## The problem
Below is a listing. Set down exactly the lines from the one containing "purple line: (200, 158) -> (258, 293), moved" through the one containing "red triangle: (200, 493) -> (320, 729), moved", both ends included, and leave out the rest.

———

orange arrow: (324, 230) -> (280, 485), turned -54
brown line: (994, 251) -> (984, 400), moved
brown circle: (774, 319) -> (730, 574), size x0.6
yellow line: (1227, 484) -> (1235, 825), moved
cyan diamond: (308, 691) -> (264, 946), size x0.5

———

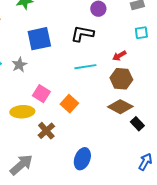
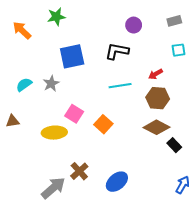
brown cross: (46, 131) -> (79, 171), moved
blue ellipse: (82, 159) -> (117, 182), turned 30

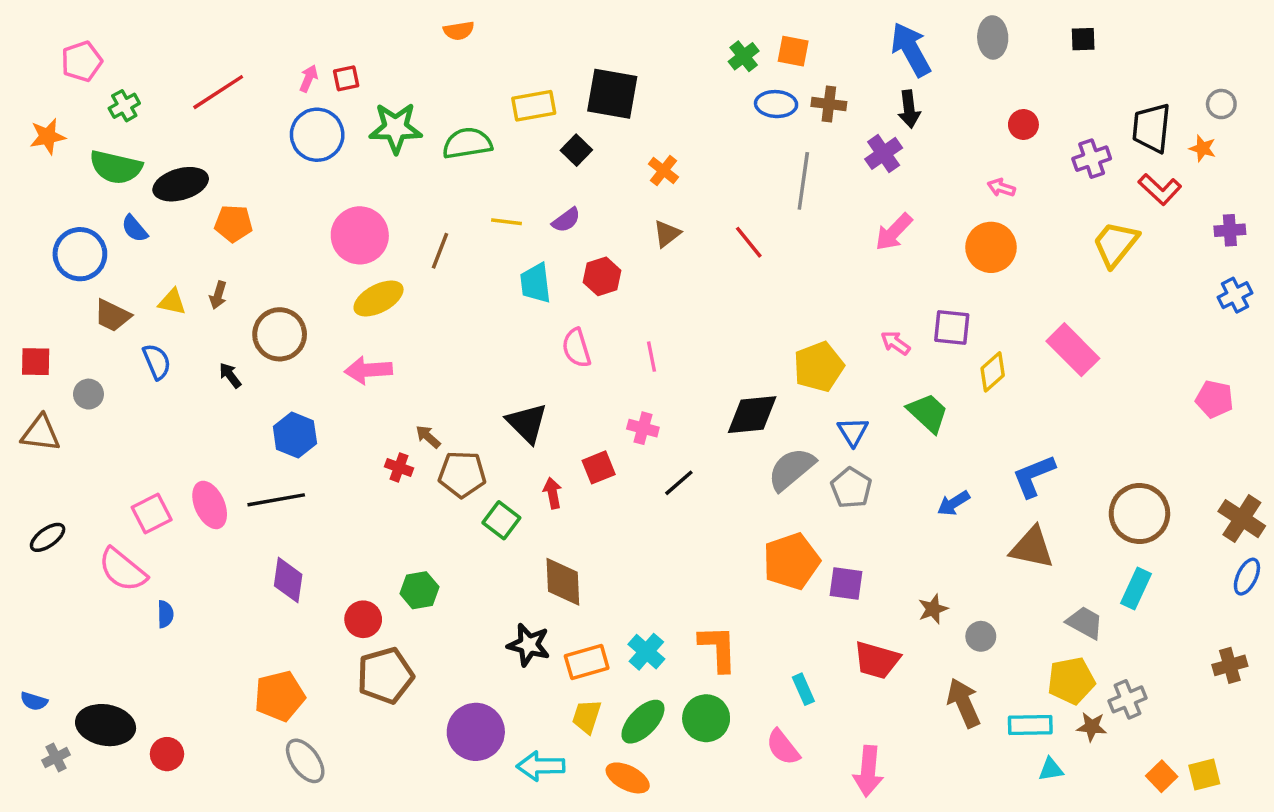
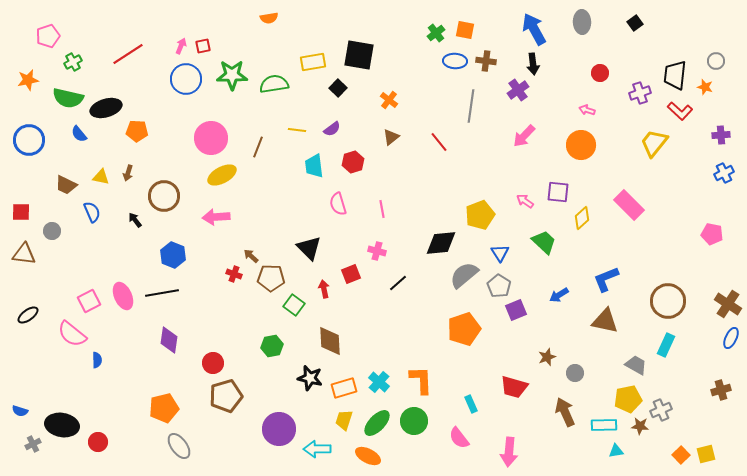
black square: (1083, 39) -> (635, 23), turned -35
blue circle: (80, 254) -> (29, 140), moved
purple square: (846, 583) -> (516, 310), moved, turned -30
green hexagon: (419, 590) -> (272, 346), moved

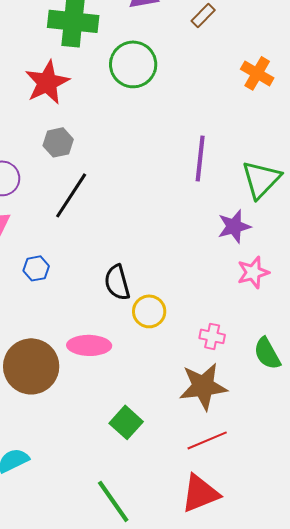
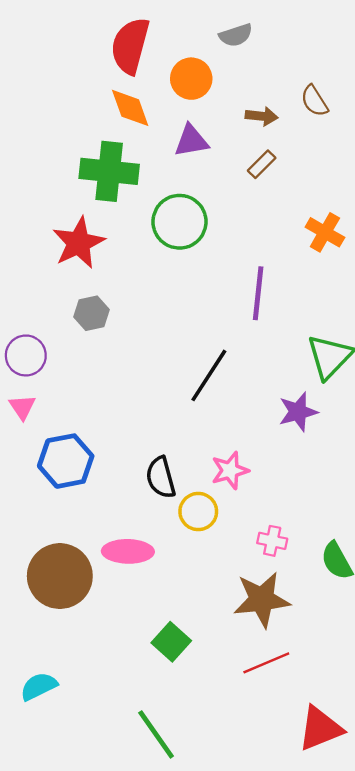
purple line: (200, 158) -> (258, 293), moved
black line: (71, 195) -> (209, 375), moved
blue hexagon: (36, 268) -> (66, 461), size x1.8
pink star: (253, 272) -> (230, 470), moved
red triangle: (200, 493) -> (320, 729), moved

———

## Output of the task
purple line: (200, 158) -> (258, 293), moved
black line: (71, 195) -> (209, 375), moved
blue hexagon: (36, 268) -> (66, 461), size x1.8
pink star: (253, 272) -> (230, 470), moved
red triangle: (200, 493) -> (320, 729), moved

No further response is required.